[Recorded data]
··········
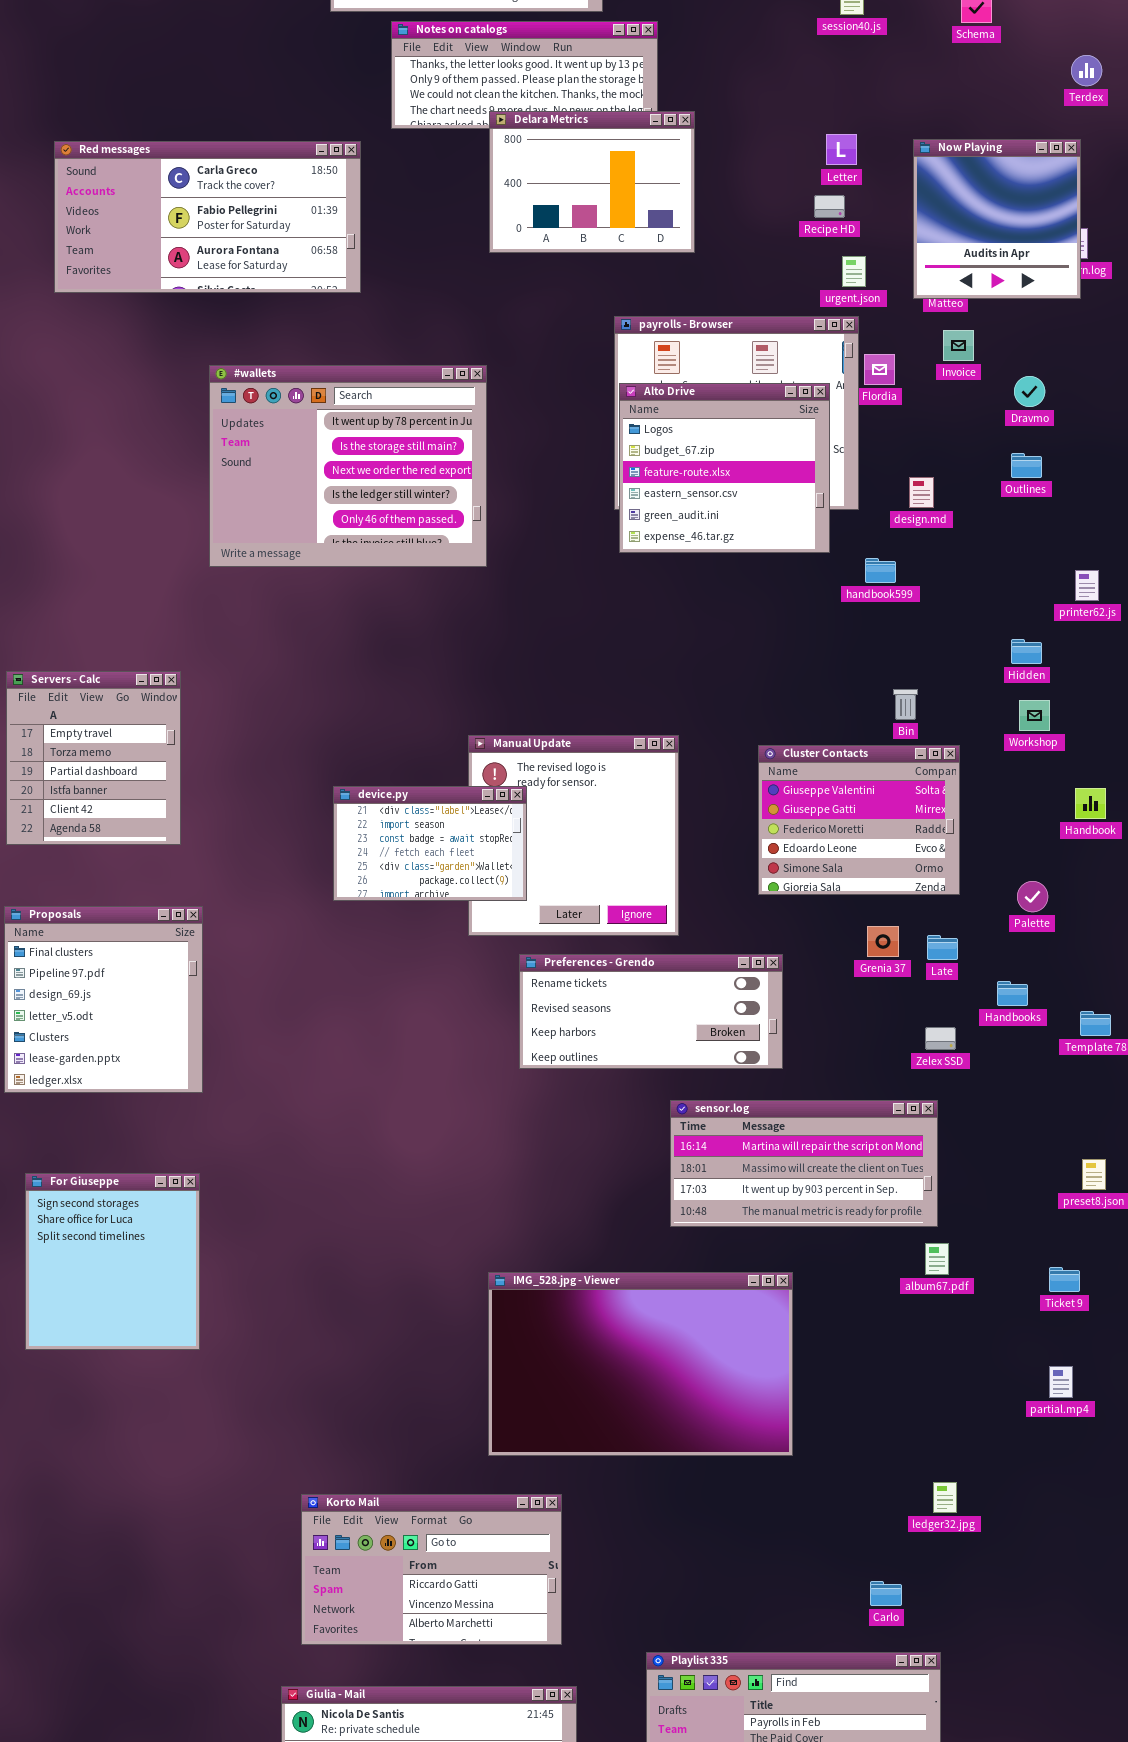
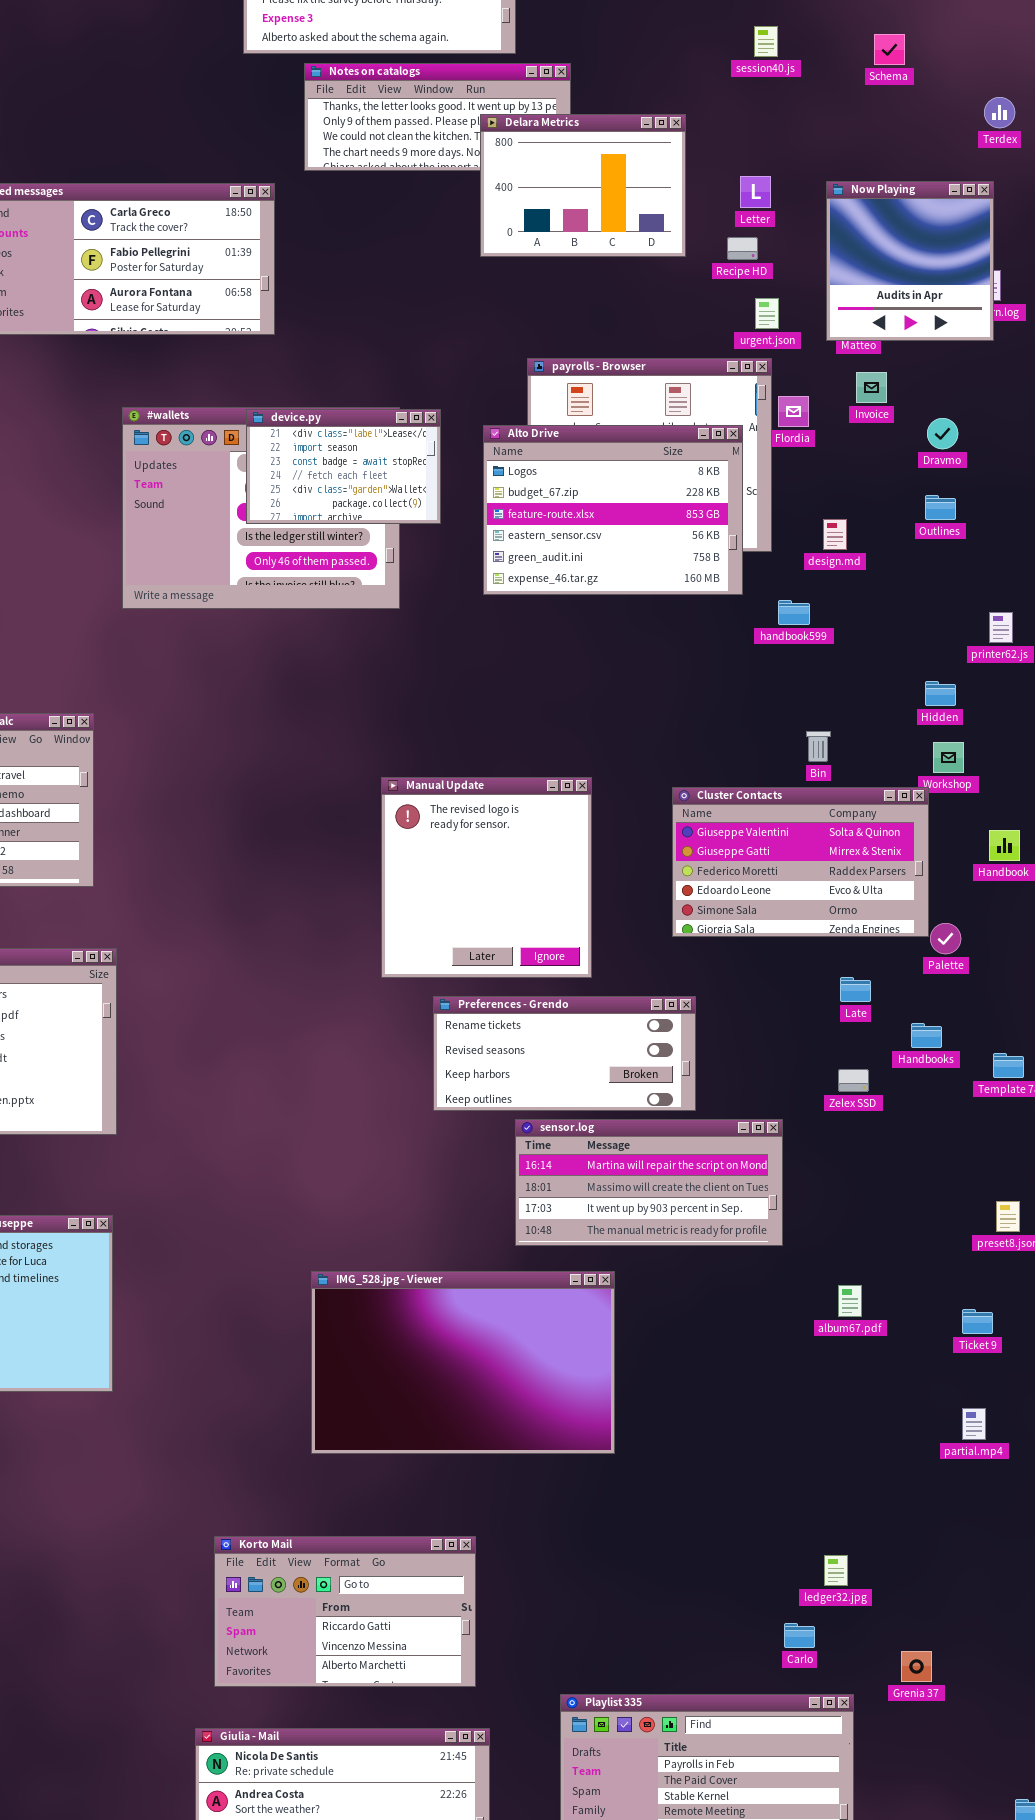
Delara Metrics: [489,111,695,253] -> [480,114,686,257], moved
Alto Drive: [619,383,830,553] -> [483,425,743,595], resized
Cluster Contacts: [758,745,960,895] -> [672,787,929,937], resized
device.py: [333,786,527,901] -> [246,409,441,524], moved
Grenia 37: [867,926,899,957] -> [901,1651,932,1682], moved
sensor.log: [670,1100,938,1227] -> [515,1119,783,1246], moved
IMG_528.jpg - Viewer: [488,1272,793,1456] -> [311,1271,615,1454], moved
ledger32.jpg: [933,1482,957,1513] -> [824,1555,848,1586], moved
··········
Problem details: Once the pictures are set aside, repeat the remaining data word for word.

Reply to the task:
Delara Metrics: [489,111,695,253] -> [480,114,686,257], moved
Alto Drive: [619,383,830,553] -> [483,425,743,595], resized
Cluster Contacts: [758,745,960,895] -> [672,787,929,937], resized
device.py: [333,786,527,901] -> [246,409,441,524], moved
Grenia 37: [867,926,899,957] -> [901,1651,932,1682], moved
sensor.log: [670,1100,938,1227] -> [515,1119,783,1246], moved
IMG_528.jpg - Viewer: [488,1272,793,1456] -> [311,1271,615,1454], moved
ledger32.jpg: [933,1482,957,1513] -> [824,1555,848,1586], moved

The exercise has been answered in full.